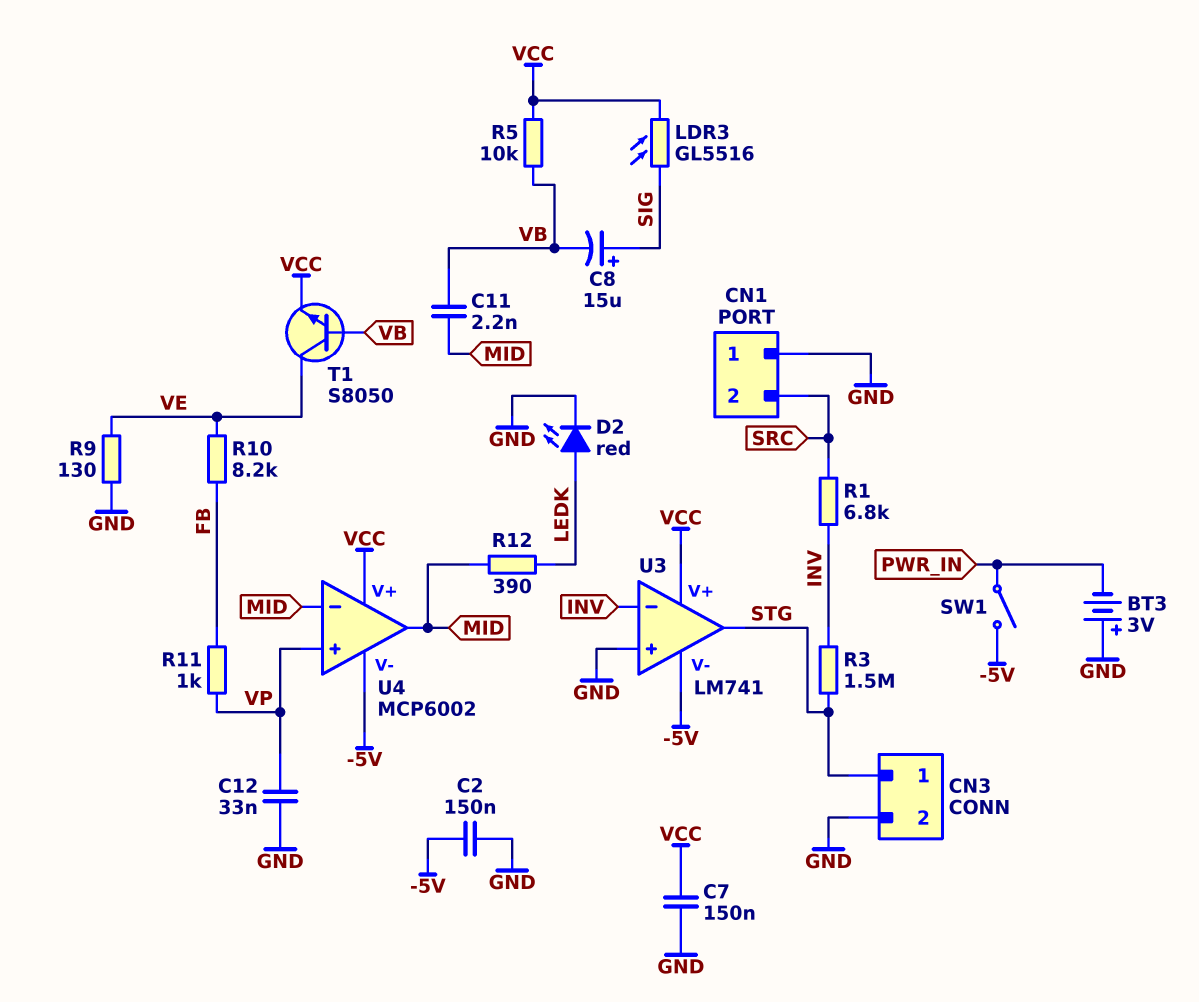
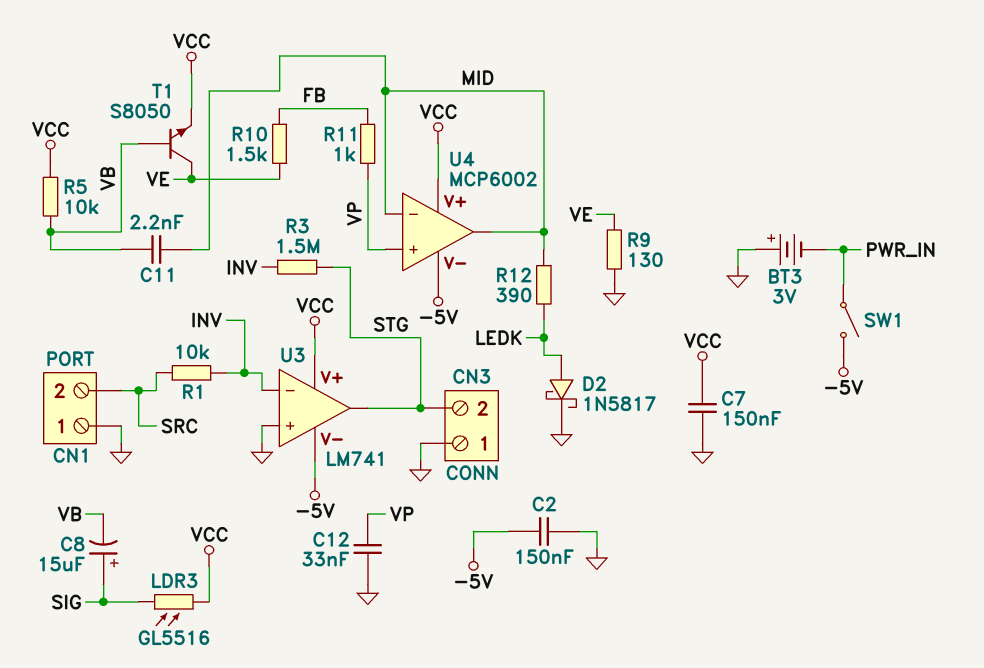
CN3 pin 1: STG -> GND
CN3 pin 2: GND -> STG
D2: LED red (A LEDK, K GND) -> schottky 1N5817 (A LEDK, K GND)
R1: 6.8k (INV, SRC) -> 10k (INV, SRC)
R10: 8.2k (FB, VE) -> 1.5k (FB, VE)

### TASK INSTRUCTIONS
Your response must restate every record above exactly, with each picture omitted.

### WRITTEN ANSWER
CN3 pin 1: STG -> GND
CN3 pin 2: GND -> STG
D2: LED red (A LEDK, K GND) -> schottky 1N5817 (A LEDK, K GND)
R1: 6.8k (INV, SRC) -> 10k (INV, SRC)
R10: 8.2k (FB, VE) -> 1.5k (FB, VE)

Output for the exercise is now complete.